Copy the data exactly as it appears, and do not include any pictures.

[Shape position updates]
+--

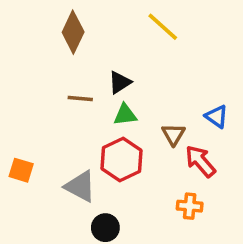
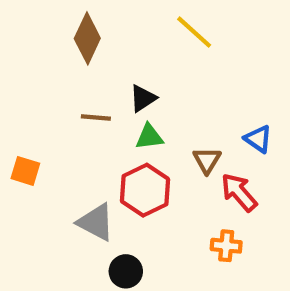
orange square: (21, 170) -> (25, 171), moved

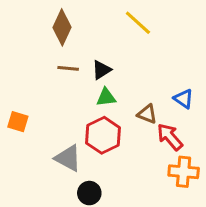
brown line: (96, 118) -> (68, 68), moved
brown triangle: (207, 160) -> (147, 114), turned -40
orange cross: (226, 246) -> (184, 172), moved, size x1.4

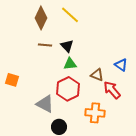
yellow line: (138, 23) -> (70, 15), moved
black triangle: (101, 70) -> (67, 46), turned -40
orange cross: (184, 172) -> (95, 113), moved

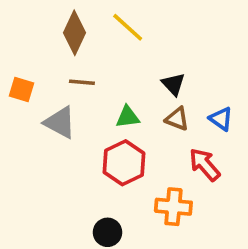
black triangle: (67, 46) -> (173, 84), moved
brown triangle: (97, 75) -> (177, 119), moved
orange square: (12, 80) -> (21, 90), moved
gray triangle: (45, 104) -> (60, 122), moved

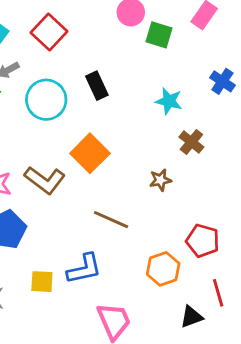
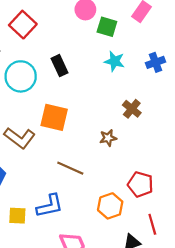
blue cross: (222, 81) -> (156, 62), turned 36
cyan star: (169, 101) -> (115, 61), moved
orange square: (90, 153) -> (54, 117), turned -32

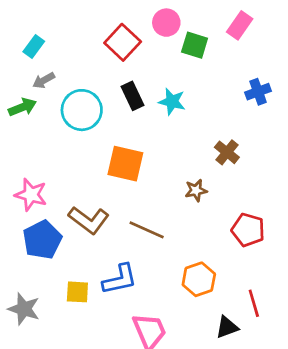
red square: (23, 25) -> (123, 42), moved
cyan star: (115, 61) -> (172, 102), moved
brown L-shape: (20, 138) -> (89, 220), moved
red pentagon: (140, 184) -> (248, 230), moved

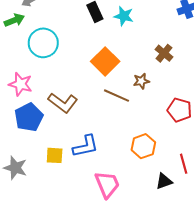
cyan circle: (82, 110) -> (43, 43), moved
orange square: (125, 164) -> (105, 61), moved, turned 32
brown line: (147, 230) -> (117, 96), moved

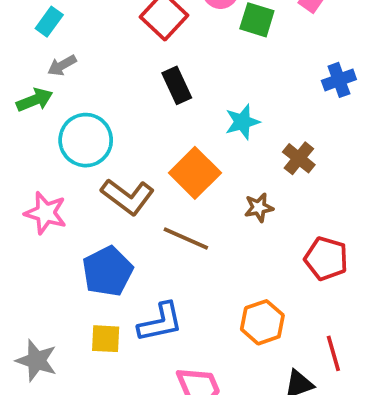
cyan star: (124, 16) -> (242, 122), moved, turned -30
brown line: (117, 96) -> (186, 238), moved
brown L-shape: (63, 103) -> (128, 197), moved
blue pentagon: (29, 117) -> (108, 271), moved

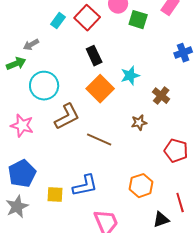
cyan rectangle: (49, 22) -> (58, 21), moved
orange square: (195, 173) -> (100, 89), moved
brown L-shape: (128, 197) -> (67, 117), turned -64
blue pentagon: (108, 271) -> (22, 174), moved
gray star: (36, 361) -> (17, 207), turned 30

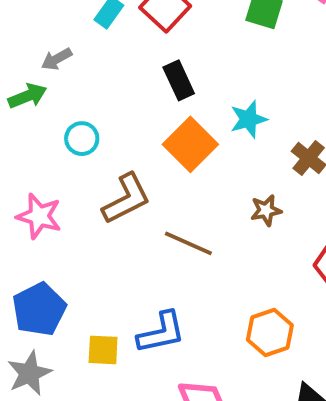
cyan circle: (44, 86) -> (82, 139), size x0.6

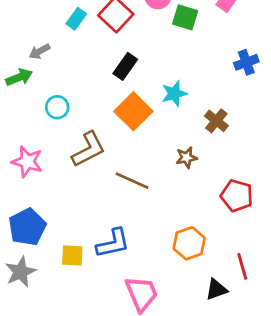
black rectangle: (179, 80) -> (125, 66), turned 60

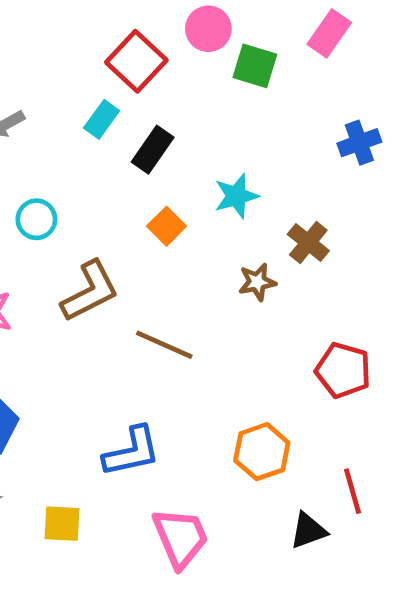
cyan rectangle: (76, 19) -> (102, 119), moved
orange square: (133, 111) -> (167, 226), size x0.6
brown star: (186, 158) -> (257, 282), moved
yellow square: (72, 256) -> (62, 524), moved

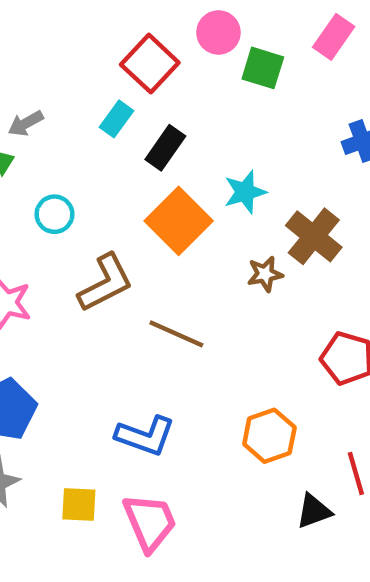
orange square: (167, 226) -> (179, 221), size x1.8
brown cross: (308, 243) -> (314, 236), size x1.4
blue L-shape: (132, 452) -> (145, 436), turned 32
pink trapezoid: (181, 538) -> (150, 522), moved

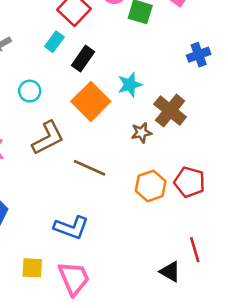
cyan circle: (54, 214) -> (30, 91), moved
orange hexagon: (269, 436) -> (151, 186), moved
black triangle: (314, 511) -> (170, 272), turned 50

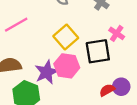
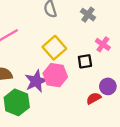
black square: (98, 51) -> (85, 61), size x0.6
purple circle: (121, 87) -> (108, 86), moved

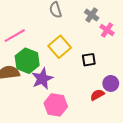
pink cross: (103, 44) -> (107, 30), moved
pink hexagon: (55, 75) -> (56, 105), moved
green hexagon: (17, 102) -> (27, 61), moved

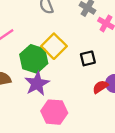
green hexagon: (27, 61) -> (34, 59), moved
red semicircle: (97, 95) -> (100, 87), moved

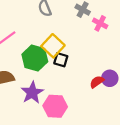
black square: (88, 58) -> (61, 60), moved, turned 32
purple star: (37, 84) -> (32, 93), moved

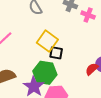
green hexagon: (35, 58) -> (45, 73), moved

+--

Result of this exercise:
orange square: (21, 170) -> (25, 171), moved

brown line: (96, 118) -> (68, 68), moved
brown triangle: (207, 160) -> (147, 114), turned -40
orange cross: (226, 246) -> (184, 172), moved, size x1.4

yellow line: (138, 23) -> (70, 15), moved
black triangle: (101, 70) -> (67, 46), turned -40
orange cross: (184, 172) -> (95, 113), moved

black triangle: (67, 46) -> (173, 84), moved
brown triangle: (97, 75) -> (177, 119), moved
orange square: (12, 80) -> (21, 90), moved
gray triangle: (45, 104) -> (60, 122), moved

blue cross: (222, 81) -> (156, 62), turned 36
cyan star: (169, 101) -> (115, 61), moved
orange square: (90, 153) -> (54, 117), turned -32

red square: (23, 25) -> (123, 42), moved
cyan star: (115, 61) -> (172, 102), moved
brown L-shape: (20, 138) -> (89, 220), moved
red pentagon: (140, 184) -> (248, 230), moved

cyan circle: (82, 110) -> (43, 43), moved
orange square: (125, 164) -> (105, 61), moved, turned 32
brown line: (147, 230) -> (117, 96), moved

cyan star: (124, 16) -> (242, 122), moved, turned -30
brown line: (117, 96) -> (186, 238), moved
brown L-shape: (63, 103) -> (128, 197), moved
blue pentagon: (29, 117) -> (108, 271), moved

cyan rectangle: (49, 22) -> (58, 21), moved
orange square: (195, 173) -> (100, 89), moved
brown L-shape: (128, 197) -> (67, 117), turned -64
blue pentagon: (108, 271) -> (22, 174), moved
gray star: (36, 361) -> (17, 207), turned 30

cyan circle: (44, 86) -> (82, 139), size x0.6

black rectangle: (179, 80) -> (125, 66), turned 60

cyan rectangle: (76, 19) -> (102, 119), moved
orange square: (133, 111) -> (167, 226), size x0.6
brown star: (186, 158) -> (257, 282), moved
yellow square: (72, 256) -> (62, 524), moved

orange square: (167, 226) -> (179, 221), size x1.8
brown cross: (308, 243) -> (314, 236), size x1.4
blue L-shape: (132, 452) -> (145, 436), turned 32
pink trapezoid: (181, 538) -> (150, 522), moved

cyan circle: (54, 214) -> (30, 91), moved
orange hexagon: (269, 436) -> (151, 186), moved
black triangle: (314, 511) -> (170, 272), turned 50

black square: (98, 51) -> (85, 61), size x0.6
purple circle: (121, 87) -> (108, 86), moved

pink cross: (103, 44) -> (107, 30), moved
pink hexagon: (55, 75) -> (56, 105), moved
green hexagon: (17, 102) -> (27, 61), moved

green hexagon: (27, 61) -> (34, 59), moved
red semicircle: (97, 95) -> (100, 87), moved

black square: (88, 58) -> (61, 60), moved, turned 32
purple star: (37, 84) -> (32, 93), moved

green hexagon: (35, 58) -> (45, 73), moved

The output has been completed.